WHAT THE EXERCISE ASKS: Each line from the start of the records through the line containing "D1: schottky 1N5817 (A n29, K" is to be transcribed exactly, and no other line is to be included.

Records from a data collection
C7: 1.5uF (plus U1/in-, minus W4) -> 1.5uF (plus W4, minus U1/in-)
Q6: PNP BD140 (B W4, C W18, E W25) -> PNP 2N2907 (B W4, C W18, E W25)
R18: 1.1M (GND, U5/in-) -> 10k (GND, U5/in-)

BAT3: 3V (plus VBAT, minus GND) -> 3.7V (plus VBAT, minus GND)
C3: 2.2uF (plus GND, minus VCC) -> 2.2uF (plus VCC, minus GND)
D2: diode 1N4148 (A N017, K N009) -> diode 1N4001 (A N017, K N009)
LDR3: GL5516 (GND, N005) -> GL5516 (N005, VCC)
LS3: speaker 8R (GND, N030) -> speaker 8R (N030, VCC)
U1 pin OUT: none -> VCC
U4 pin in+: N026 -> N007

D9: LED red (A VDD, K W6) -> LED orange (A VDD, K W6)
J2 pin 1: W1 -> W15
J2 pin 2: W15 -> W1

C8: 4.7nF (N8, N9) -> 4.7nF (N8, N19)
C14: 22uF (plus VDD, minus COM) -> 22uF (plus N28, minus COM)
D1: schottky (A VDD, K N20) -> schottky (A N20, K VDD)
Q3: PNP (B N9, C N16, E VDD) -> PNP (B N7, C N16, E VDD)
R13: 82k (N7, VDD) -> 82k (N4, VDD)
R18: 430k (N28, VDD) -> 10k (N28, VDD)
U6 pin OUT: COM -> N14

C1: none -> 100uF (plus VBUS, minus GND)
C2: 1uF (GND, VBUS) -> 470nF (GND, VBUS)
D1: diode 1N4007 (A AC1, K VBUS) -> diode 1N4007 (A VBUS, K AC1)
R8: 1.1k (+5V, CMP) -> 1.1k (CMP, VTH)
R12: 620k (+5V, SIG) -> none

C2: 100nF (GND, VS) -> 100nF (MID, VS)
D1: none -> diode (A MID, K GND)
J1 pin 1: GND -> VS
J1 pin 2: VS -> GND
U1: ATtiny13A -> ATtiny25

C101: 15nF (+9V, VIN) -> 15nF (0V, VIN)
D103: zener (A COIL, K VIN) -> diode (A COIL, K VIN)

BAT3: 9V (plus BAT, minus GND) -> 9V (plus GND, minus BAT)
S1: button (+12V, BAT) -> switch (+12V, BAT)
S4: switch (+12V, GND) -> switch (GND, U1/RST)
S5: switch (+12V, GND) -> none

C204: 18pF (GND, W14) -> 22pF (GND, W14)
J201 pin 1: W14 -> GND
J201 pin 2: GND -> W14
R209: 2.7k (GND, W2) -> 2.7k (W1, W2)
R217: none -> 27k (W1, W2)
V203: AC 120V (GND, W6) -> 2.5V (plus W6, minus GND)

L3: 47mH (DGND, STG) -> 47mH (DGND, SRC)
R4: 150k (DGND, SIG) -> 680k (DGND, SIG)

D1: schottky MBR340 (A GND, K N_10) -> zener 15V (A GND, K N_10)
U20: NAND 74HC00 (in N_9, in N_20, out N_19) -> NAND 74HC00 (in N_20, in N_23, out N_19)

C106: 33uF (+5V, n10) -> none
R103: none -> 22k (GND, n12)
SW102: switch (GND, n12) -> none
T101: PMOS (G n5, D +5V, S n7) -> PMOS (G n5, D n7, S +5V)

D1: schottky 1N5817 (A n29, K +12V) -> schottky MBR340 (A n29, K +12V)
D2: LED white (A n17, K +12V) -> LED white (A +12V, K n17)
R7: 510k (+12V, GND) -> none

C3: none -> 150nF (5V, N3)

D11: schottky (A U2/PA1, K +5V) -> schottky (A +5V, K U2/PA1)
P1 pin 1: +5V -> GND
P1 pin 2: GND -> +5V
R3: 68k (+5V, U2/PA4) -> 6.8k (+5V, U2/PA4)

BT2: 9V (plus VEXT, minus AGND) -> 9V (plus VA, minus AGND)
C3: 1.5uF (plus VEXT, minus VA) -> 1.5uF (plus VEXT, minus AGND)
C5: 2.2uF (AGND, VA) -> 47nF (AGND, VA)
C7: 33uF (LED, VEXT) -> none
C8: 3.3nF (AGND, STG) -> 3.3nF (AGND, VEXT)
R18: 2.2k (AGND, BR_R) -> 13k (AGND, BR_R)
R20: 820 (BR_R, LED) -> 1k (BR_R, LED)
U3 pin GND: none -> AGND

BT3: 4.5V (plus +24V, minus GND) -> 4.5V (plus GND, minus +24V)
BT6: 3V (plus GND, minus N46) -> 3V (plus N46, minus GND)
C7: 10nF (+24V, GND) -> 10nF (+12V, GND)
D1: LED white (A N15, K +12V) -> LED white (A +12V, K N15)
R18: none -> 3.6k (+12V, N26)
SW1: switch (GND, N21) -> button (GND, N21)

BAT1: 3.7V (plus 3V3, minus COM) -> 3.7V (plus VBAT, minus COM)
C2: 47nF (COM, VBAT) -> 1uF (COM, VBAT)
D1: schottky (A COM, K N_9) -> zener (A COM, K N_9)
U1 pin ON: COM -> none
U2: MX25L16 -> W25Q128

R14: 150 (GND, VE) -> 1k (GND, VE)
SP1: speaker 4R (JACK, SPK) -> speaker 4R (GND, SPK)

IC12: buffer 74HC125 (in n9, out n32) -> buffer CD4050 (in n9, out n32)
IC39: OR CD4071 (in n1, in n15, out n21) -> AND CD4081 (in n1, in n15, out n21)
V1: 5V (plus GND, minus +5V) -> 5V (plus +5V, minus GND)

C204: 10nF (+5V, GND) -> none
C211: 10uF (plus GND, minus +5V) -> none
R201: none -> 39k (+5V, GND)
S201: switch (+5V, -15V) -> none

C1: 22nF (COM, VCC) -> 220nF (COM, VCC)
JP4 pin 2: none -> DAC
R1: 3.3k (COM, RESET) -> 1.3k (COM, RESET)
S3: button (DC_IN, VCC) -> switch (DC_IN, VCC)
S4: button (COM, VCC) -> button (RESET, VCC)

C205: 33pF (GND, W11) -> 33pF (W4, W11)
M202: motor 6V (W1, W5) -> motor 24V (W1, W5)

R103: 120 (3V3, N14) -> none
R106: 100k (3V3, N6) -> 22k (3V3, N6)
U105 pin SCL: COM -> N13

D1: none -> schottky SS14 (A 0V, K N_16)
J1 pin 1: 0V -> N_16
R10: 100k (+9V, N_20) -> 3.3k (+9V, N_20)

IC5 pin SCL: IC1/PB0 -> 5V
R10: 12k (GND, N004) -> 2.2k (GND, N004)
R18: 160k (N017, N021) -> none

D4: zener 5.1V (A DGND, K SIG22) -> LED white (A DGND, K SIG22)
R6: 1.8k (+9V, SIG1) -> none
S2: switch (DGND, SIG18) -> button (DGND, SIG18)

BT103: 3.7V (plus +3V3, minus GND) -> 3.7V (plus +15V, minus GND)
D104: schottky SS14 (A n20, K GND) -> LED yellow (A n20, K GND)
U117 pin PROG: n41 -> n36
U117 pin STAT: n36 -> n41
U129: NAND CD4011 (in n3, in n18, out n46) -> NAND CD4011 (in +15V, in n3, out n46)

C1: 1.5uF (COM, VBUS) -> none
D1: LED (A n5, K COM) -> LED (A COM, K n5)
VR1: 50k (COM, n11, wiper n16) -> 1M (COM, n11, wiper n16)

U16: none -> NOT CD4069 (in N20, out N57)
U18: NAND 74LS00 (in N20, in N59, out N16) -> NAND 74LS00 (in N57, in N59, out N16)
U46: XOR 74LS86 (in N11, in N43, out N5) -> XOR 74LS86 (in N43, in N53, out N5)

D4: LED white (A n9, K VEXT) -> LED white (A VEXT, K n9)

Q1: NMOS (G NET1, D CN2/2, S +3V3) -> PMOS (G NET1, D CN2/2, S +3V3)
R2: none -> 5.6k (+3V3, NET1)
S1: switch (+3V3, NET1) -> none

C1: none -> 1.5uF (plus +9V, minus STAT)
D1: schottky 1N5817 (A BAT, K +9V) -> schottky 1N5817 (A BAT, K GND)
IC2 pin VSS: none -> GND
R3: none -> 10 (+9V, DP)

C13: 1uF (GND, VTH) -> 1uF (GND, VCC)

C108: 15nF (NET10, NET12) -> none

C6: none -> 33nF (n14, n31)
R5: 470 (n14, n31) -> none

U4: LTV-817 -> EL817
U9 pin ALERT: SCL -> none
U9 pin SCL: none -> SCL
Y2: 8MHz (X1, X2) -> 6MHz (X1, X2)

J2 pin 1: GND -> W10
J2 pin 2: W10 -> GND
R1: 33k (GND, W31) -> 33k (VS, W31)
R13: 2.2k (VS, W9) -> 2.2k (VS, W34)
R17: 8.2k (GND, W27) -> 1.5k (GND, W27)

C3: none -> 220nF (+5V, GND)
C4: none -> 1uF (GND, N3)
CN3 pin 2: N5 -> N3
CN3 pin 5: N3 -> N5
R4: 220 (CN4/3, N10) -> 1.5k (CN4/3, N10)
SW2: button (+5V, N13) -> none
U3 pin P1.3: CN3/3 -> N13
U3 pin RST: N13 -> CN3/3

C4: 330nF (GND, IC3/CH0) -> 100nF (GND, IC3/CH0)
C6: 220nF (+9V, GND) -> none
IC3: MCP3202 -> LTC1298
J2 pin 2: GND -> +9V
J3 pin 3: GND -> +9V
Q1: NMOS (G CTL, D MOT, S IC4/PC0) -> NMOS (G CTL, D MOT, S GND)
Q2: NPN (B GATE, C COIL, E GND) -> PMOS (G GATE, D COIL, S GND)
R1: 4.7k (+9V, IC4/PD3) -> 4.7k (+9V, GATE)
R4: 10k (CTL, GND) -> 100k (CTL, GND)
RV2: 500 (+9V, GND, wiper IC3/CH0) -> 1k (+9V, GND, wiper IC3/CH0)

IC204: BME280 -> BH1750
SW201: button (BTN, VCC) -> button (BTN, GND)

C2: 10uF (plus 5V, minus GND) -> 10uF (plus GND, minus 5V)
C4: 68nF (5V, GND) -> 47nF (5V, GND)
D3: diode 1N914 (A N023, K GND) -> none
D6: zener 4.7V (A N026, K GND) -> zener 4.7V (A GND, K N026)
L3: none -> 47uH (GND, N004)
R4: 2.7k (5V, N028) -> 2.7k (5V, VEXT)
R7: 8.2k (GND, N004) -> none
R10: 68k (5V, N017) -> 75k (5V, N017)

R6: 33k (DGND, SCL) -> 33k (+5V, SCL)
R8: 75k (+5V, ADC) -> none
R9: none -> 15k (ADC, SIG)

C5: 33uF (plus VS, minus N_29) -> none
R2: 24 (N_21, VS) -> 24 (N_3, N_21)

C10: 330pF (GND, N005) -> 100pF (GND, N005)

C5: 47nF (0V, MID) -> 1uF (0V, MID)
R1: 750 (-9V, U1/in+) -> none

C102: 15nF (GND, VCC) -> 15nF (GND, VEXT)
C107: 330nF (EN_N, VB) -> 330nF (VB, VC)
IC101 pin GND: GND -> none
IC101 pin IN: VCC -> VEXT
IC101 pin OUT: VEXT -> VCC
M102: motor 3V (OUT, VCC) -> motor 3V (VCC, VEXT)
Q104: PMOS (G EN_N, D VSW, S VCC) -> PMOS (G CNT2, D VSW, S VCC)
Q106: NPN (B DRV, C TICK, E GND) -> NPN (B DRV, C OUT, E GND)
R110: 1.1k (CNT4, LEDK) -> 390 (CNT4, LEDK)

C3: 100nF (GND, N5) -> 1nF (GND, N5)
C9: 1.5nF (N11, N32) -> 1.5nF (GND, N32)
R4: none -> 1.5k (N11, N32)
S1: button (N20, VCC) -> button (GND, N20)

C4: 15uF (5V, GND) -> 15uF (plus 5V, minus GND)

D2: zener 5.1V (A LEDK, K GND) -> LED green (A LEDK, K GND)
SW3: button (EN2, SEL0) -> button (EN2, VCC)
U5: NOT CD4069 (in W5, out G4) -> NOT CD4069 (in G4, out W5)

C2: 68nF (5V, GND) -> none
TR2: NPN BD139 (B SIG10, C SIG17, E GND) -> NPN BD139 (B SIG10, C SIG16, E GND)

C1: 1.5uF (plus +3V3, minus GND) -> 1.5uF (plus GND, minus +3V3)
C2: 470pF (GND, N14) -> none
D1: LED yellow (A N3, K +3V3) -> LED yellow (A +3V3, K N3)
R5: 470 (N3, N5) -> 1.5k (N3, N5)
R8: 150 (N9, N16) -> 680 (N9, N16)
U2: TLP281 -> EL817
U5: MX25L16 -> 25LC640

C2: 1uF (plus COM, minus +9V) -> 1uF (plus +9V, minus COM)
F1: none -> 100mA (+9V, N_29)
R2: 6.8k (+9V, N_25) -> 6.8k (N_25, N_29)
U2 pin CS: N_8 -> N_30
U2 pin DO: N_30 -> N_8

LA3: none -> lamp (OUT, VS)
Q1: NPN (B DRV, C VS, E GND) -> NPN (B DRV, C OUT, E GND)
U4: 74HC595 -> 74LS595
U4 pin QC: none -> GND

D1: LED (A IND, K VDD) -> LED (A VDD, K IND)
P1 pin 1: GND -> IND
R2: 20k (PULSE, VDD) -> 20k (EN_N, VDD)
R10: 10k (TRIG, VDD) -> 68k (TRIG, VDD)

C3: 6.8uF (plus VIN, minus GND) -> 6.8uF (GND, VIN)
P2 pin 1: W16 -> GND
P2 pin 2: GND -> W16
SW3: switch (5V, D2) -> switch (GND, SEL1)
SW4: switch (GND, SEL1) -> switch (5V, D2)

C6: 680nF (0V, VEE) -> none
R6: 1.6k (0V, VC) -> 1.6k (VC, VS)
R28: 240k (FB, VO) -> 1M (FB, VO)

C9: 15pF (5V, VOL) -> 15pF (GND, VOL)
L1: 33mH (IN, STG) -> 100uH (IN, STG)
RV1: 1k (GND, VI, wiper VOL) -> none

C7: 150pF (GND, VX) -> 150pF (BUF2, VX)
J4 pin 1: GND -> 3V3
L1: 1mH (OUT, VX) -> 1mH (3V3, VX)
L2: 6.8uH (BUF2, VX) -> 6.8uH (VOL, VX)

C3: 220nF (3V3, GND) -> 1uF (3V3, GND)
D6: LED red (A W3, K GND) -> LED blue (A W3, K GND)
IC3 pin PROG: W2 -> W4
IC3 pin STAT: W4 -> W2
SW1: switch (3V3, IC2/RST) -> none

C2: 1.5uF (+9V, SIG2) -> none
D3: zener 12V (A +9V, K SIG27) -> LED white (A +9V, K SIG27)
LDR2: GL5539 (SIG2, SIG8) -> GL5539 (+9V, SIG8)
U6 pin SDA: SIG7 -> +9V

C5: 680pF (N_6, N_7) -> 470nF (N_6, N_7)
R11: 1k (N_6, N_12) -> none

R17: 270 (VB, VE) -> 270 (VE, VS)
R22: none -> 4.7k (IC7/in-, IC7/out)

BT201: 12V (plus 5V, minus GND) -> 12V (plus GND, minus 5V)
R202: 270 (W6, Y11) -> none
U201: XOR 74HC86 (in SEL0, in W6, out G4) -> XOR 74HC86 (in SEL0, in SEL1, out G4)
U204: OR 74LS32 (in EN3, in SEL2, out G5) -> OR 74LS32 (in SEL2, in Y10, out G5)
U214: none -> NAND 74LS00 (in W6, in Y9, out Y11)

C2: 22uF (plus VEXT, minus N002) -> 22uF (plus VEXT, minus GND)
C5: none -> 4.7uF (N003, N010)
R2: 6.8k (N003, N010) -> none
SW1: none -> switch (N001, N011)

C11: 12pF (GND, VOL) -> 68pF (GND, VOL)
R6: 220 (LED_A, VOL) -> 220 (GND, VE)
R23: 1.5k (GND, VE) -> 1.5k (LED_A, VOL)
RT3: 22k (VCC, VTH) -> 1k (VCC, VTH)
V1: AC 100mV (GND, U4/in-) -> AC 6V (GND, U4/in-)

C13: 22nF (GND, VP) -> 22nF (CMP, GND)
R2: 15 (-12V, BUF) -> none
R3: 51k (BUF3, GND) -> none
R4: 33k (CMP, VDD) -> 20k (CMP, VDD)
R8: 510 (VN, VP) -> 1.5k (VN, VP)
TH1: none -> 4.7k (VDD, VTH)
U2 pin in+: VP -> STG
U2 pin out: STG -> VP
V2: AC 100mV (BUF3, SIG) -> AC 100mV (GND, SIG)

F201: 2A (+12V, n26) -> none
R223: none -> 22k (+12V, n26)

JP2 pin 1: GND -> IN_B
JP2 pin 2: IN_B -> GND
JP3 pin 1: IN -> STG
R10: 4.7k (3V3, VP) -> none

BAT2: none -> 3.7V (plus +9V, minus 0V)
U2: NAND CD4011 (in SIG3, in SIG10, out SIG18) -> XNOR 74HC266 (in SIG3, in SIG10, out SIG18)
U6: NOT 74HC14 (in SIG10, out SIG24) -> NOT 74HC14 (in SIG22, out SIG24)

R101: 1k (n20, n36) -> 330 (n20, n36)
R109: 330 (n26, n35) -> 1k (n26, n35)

COMPLETED TASK:
C7: 1.5uF (plus U1/in-, minus W4) -> 1.5uF (plus W4, minus U1/in-)
Q6: PNP BD140 (B W4, C W18, E W25) -> PNP 2N2907 (B W4, C W18, E W25)
R18: 1.1M (GND, U5/in-) -> 10k (GND, U5/in-)

BAT3: 3V (plus VBAT, minus GND) -> 3.7V (plus VBAT, minus GND)
C3: 2.2uF (plus GND, minus VCC) -> 2.2uF (plus VCC, minus GND)
D2: diode 1N4148 (A N017, K N009) -> diode 1N4001 (A N017, K N009)
LDR3: GL5516 (GND, N005) -> GL5516 (N005, VCC)
LS3: speaker 8R (GND, N030) -> speaker 8R (N030, VCC)
U1 pin OUT: none -> VCC
U4 pin in+: N026 -> N007

D9: LED red (A VDD, K W6) -> LED orange (A VDD, K W6)
J2 pin 1: W1 -> W15
J2 pin 2: W15 -> W1

C8: 4.7nF (N8, N9) -> 4.7nF (N8, N19)
C14: 22uF (plus VDD, minus COM) -> 22uF (plus N28, minus COM)
D1: schottky (A VDD, K N20) -> schottky (A N20, K VDD)
Q3: PNP (B N9, C N16, E VDD) -> PNP (B N7, C N16, E VDD)
R13: 82k (N7, VDD) -> 82k (N4, VDD)
R18: 430k (N28, VDD) -> 10k (N28, VDD)
U6 pin OUT: COM -> N14

C1: none -> 100uF (plus VBUS, minus GND)
C2: 1uF (GND, VBUS) -> 470nF (GND, VBUS)
D1: diode 1N4007 (A AC1, K VBUS) -> diode 1N4007 (A VBUS, K AC1)
R8: 1.1k (+5V, CMP) -> 1.1k (CMP, VTH)
R12: 620k (+5V, SIG) -> none

C2: 100nF (GND, VS) -> 100nF (MID, VS)
D1: none -> diode (A MID, K GND)
J1 pin 1: GND -> VS
J1 pin 2: VS -> GND
U1: ATtiny13A -> ATtiny25

C101: 15nF (+9V, VIN) -> 15nF (0V, VIN)
D103: zener (A COIL, K VIN) -> diode (A COIL, K VIN)

BAT3: 9V (plus BAT, minus GND) -> 9V (plus GND, minus BAT)
S1: button (+12V, BAT) -> switch (+12V, BAT)
S4: switch (+12V, GND) -> switch (GND, U1/RST)
S5: switch (+12V, GND) -> none

C204: 18pF (GND, W14) -> 22pF (GND, W14)
J201 pin 1: W14 -> GND
J201 pin 2: GND -> W14
R209: 2.7k (GND, W2) -> 2.7k (W1, W2)
R217: none -> 27k (W1, W2)
V203: AC 120V (GND, W6) -> 2.5V (plus W6, minus GND)

L3: 47mH (DGND, STG) -> 47mH (DGND, SRC)
R4: 150k (DGND, SIG) -> 680k (DGND, SIG)

D1: schottky MBR340 (A GND, K N_10) -> zener 15V (A GND, K N_10)
U20: NAND 74HC00 (in N_9, in N_20, out N_19) -> NAND 74HC00 (in N_20, in N_23, out N_19)

C106: 33uF (+5V, n10) -> none
R103: none -> 22k (GND, n12)
SW102: switch (GND, n12) -> none
T101: PMOS (G n5, D +5V, S n7) -> PMOS (G n5, D n7, S +5V)

D1: schottky 1N5817 (A n29, K +12V) -> schottky MBR340 (A n29, K +12V)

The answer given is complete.